Exact copy, pictures omitted: the line holding "LUX2 pin SCL: SDA -> RX" and every line after it down to the end of the entries.

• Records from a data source

-.-.-

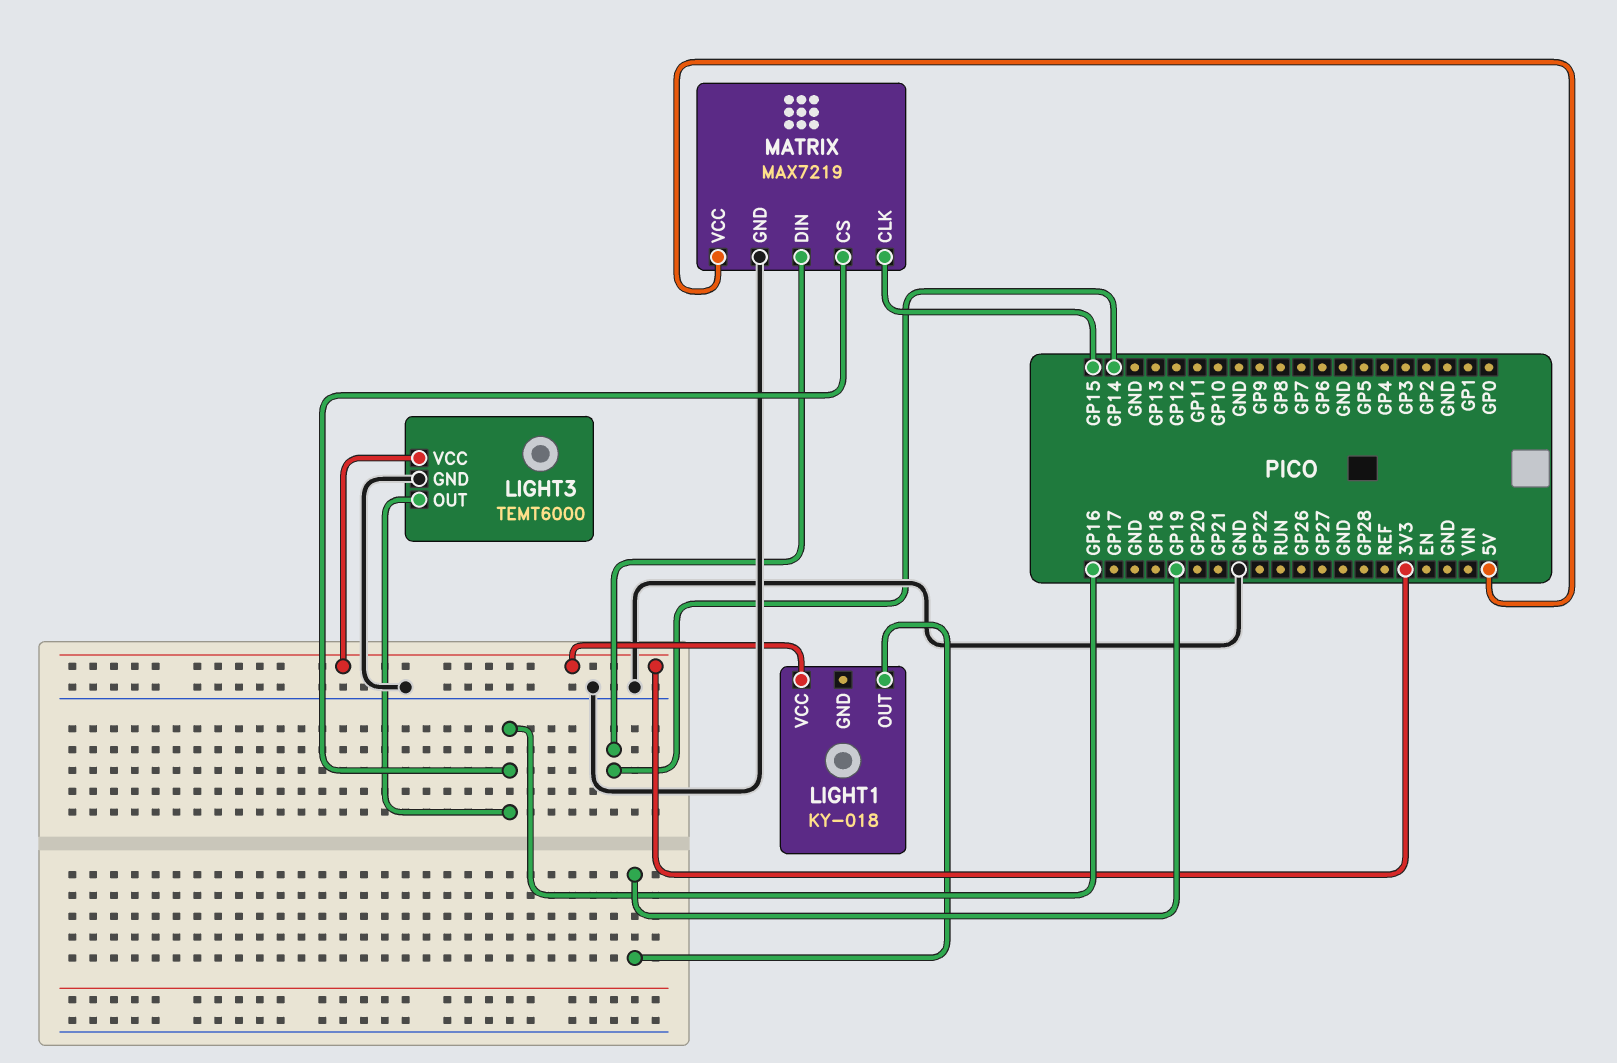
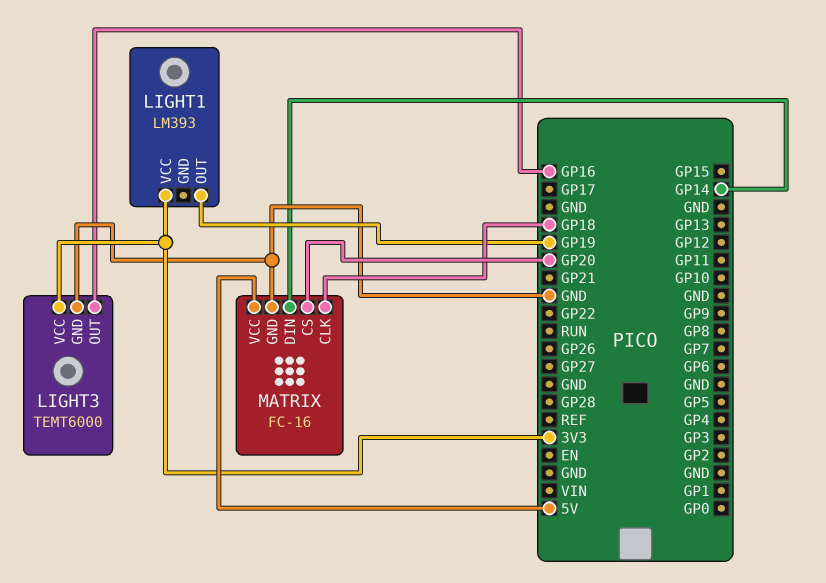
LIGHT1: KY-018 -> LM393
MATRIX: MAX7219 -> FC-16
MATRIX pin CLK: GP15 -> GP18
MATRIX pin CS: GP16 -> GP20

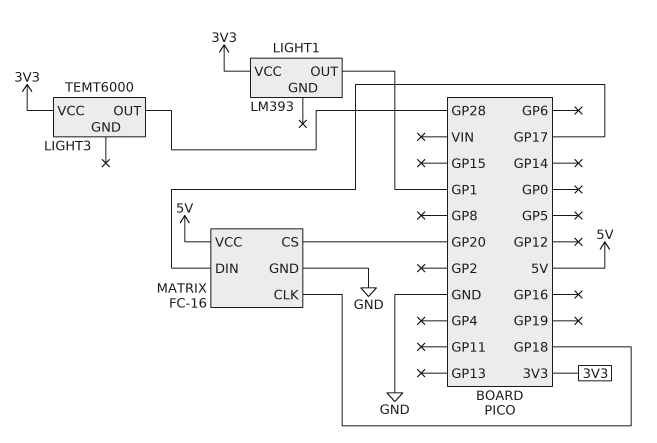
LIGHT1 pin OUT: GP19 -> GP1
LIGHT3 pin GND: GND -> none
LIGHT3 pin OUT: GP16 -> GP28
MATRIX pin DIN: GP14 -> GP17

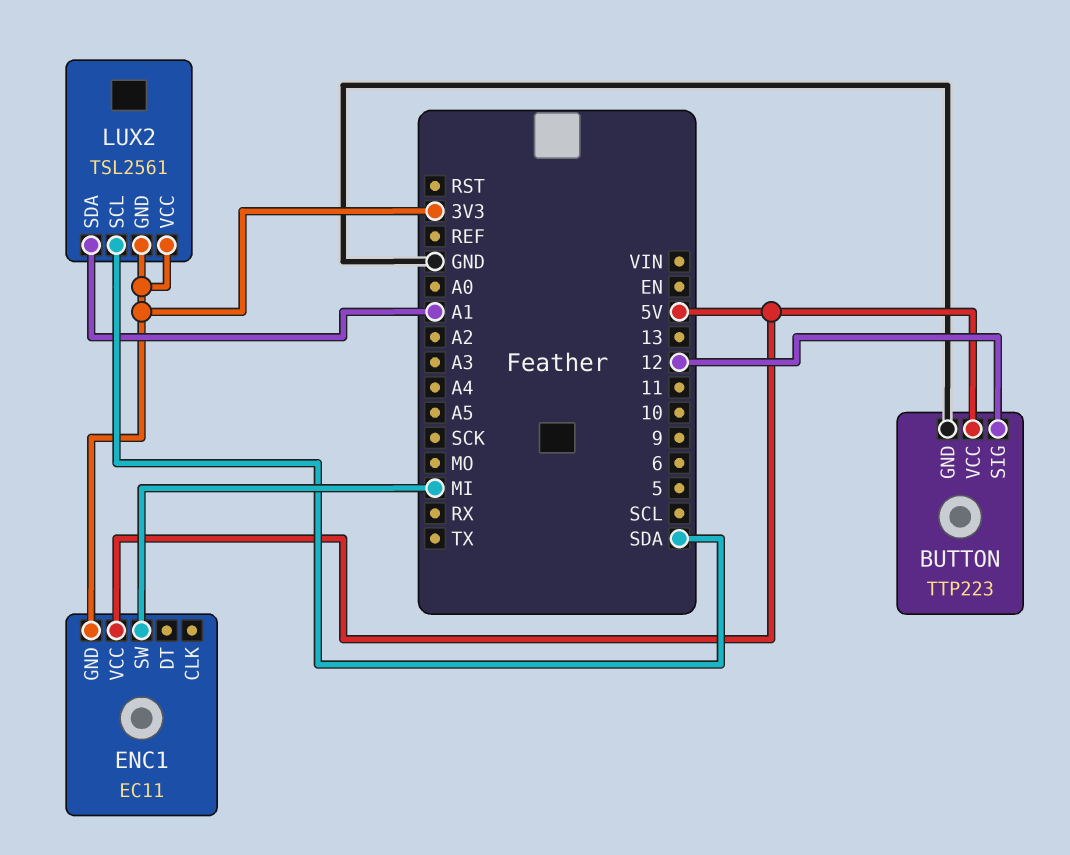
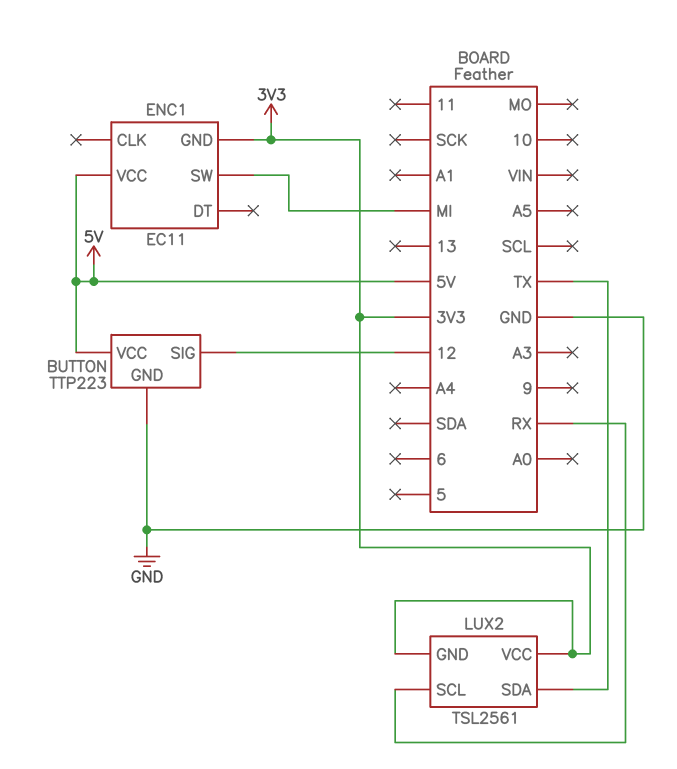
LUX2 pin SCL: SDA -> RX
LUX2 pin SDA: A1 -> TX

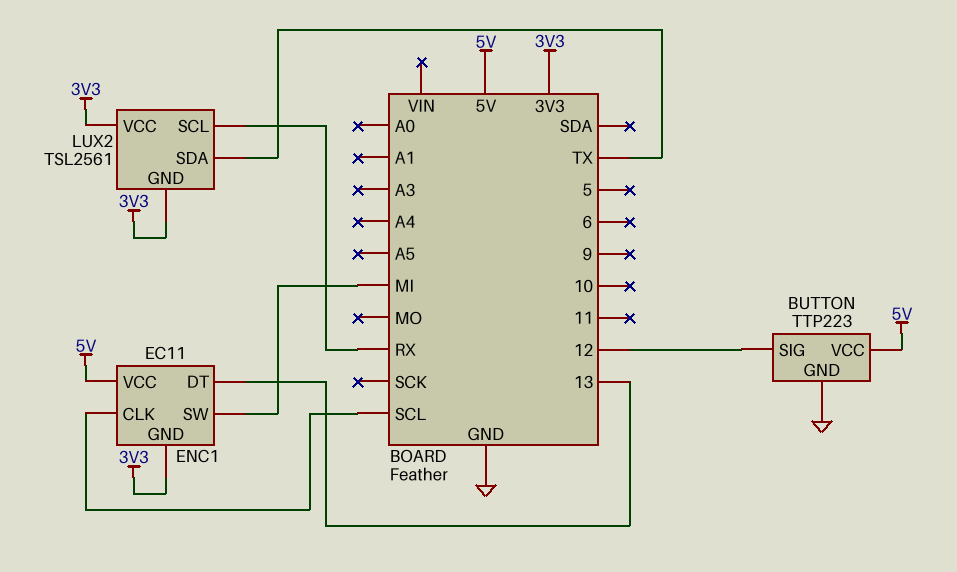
ENC1 pin CLK: none -> SCL
ENC1 pin DT: none -> 13

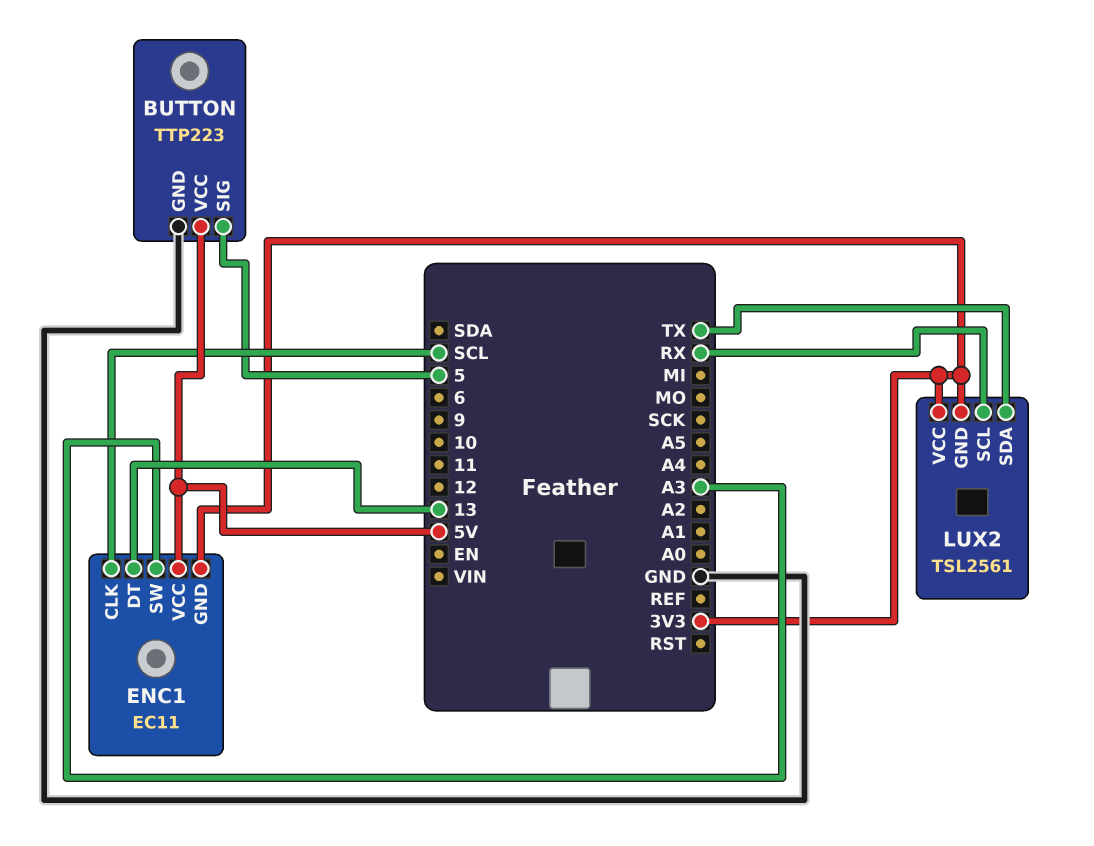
BUTTON pin SIG: 12 -> 5
ENC1 pin SW: MI -> A3

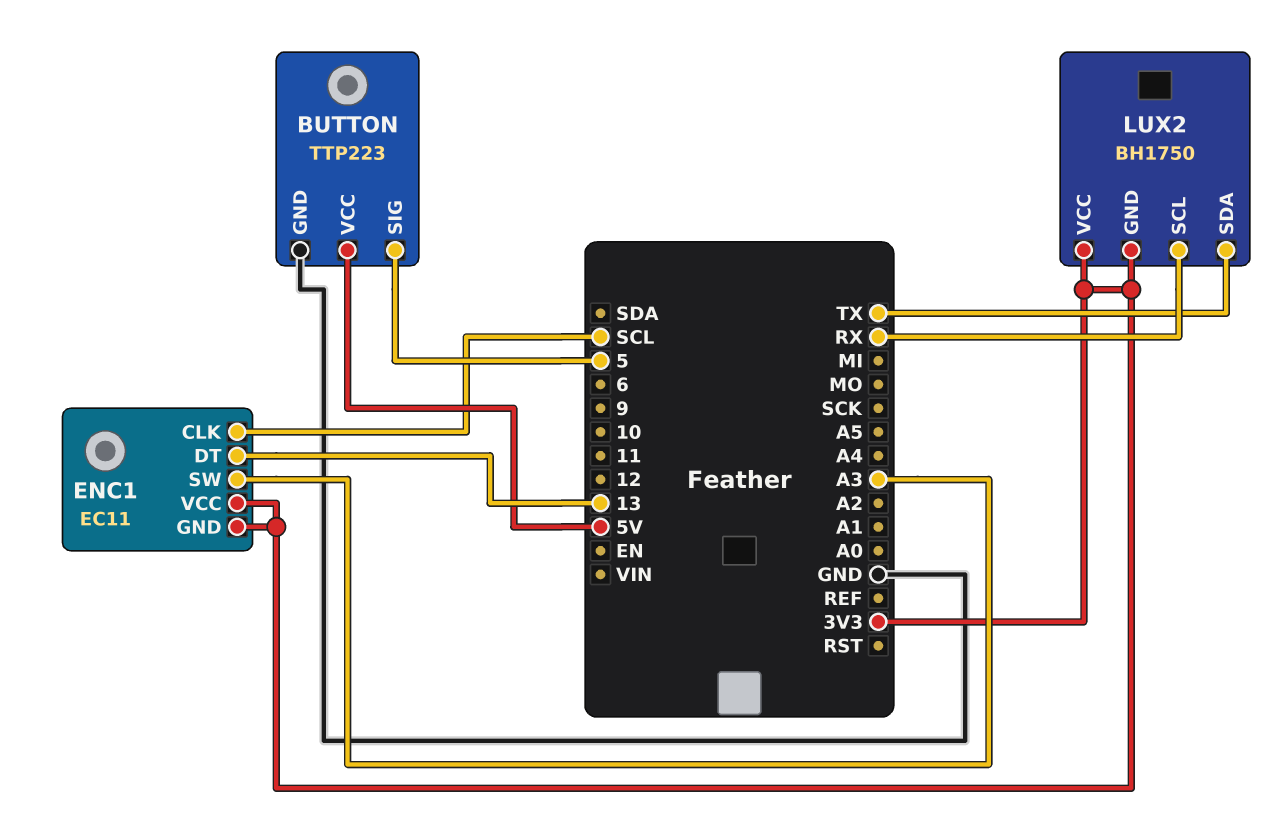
ENC1 pin VCC: 5V -> 3V3
LUX2: TSL2561 -> BH1750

-.-.-

• Result of the task
LUX2 pin SCL: SDA -> RX
LUX2 pin SDA: A1 -> TX

ENC1 pin CLK: none -> SCL
ENC1 pin DT: none -> 13

BUTTON pin SIG: 12 -> 5
ENC1 pin SW: MI -> A3

ENC1 pin VCC: 5V -> 3V3
LUX2: TSL2561 -> BH1750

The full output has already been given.